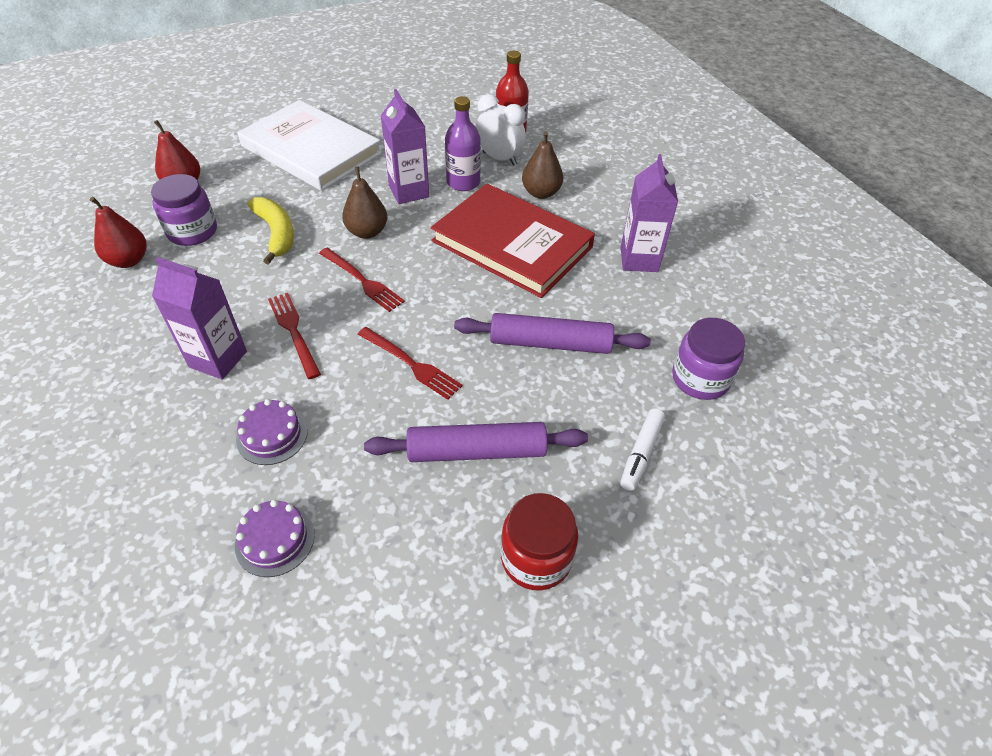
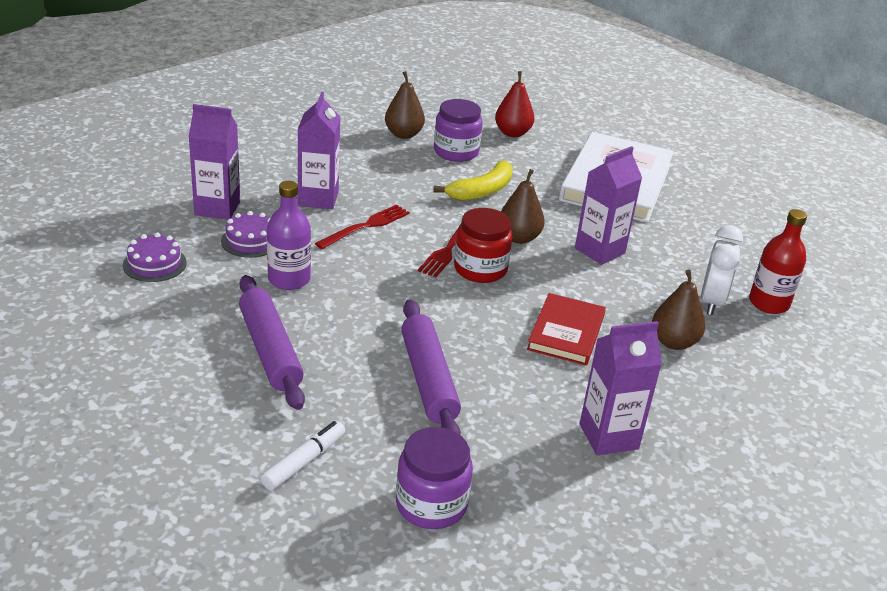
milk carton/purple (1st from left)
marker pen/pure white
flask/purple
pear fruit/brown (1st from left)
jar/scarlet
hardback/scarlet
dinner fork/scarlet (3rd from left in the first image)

★ ★ ★

Exercise objective -
Each record is to be written out exactly. No picture goes in.

Solved problem -
milk carton/purple (1st from left)
marker pen/pure white
flask/purple
pear fruit/brown (1st from left)
jar/scarlet
hardback/scarlet
dinner fork/scarlet (3rd from left in the first image)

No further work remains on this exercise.